ASSIGNED TASK.
Among the records below, the line containing "(209, 314) = (572, 404): purple" marks the start. Output it and all lines after it exactly.

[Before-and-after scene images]
------------------------------------------------------------

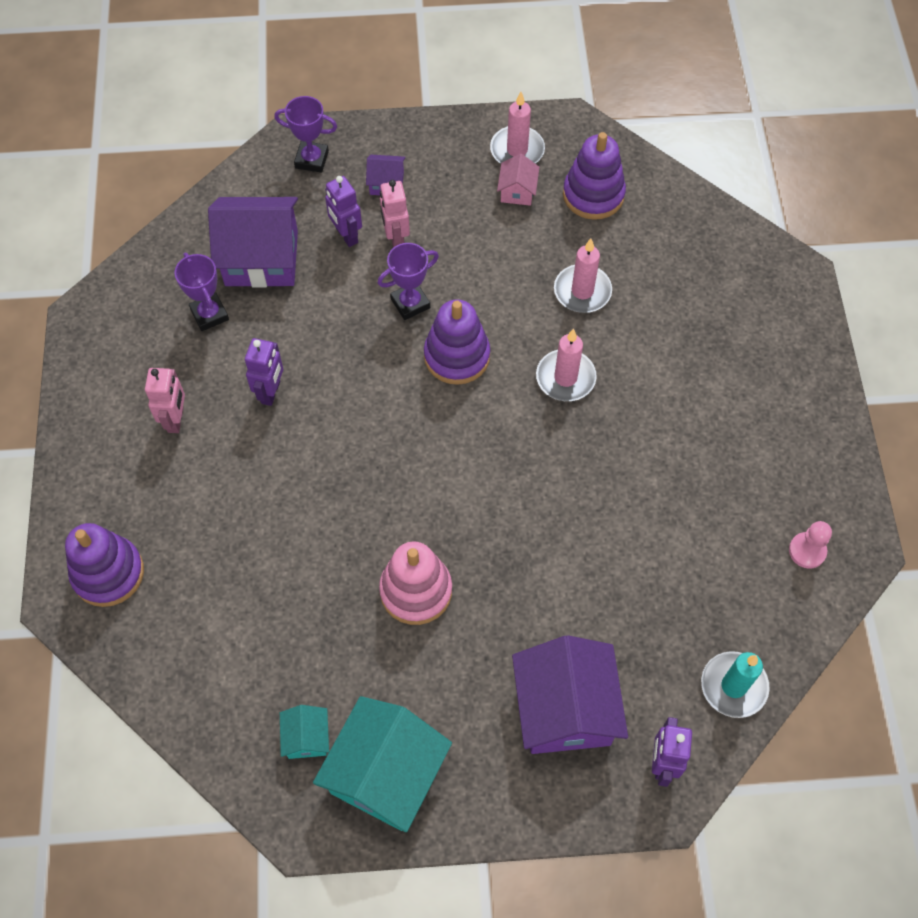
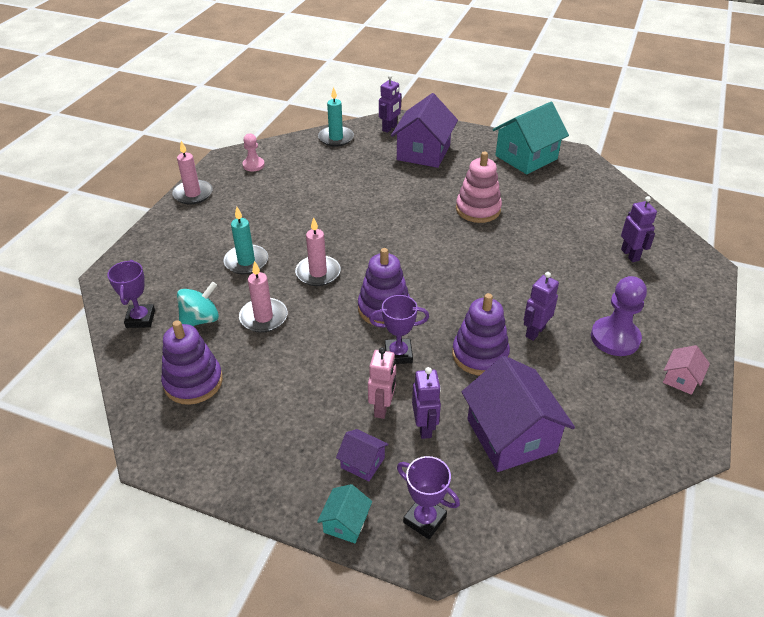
camera: 155 degrees left, 20 degrees down
(108, 573) = (675, 270): purple stacking toy -> purple stacking toy (480, 355)
(173, 580) = (630, 255): none -> purple robot
(176, 419) = (615, 338): pink robot -> purple pawn
(209, 314) = (572, 404): purple trophy -> purple trophy (140, 319)
(261, 258) = (511, 435): purple house -> purple house turned 45 degrees clockwise
(306, 738) = (563, 177): turquoise house -> turquoise house (345, 523)
(517, 150) = (222, 447): pink candle -> pink candle (193, 194)
(517, 191) = (252, 409): pink house -> pink house (681, 379)
(646, 262) = (201, 319): none -> turquoise spinning top
(663, 360) = (246, 261): none -> turquoise candle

------------------------------------------------------------

OUTPUT FOR THIS TASK.
(209, 314) = (572, 404): purple trophy -> purple trophy (140, 319)
(261, 258) = (511, 435): purple house -> purple house turned 45 degrees clockwise
(306, 738) = (563, 177): turquoise house -> turquoise house (345, 523)
(517, 150) = (222, 447): pink candle -> pink candle (193, 194)
(517, 191) = (252, 409): pink house -> pink house (681, 379)
(646, 262) = (201, 319): none -> turquoise spinning top
(663, 360) = (246, 261): none -> turquoise candle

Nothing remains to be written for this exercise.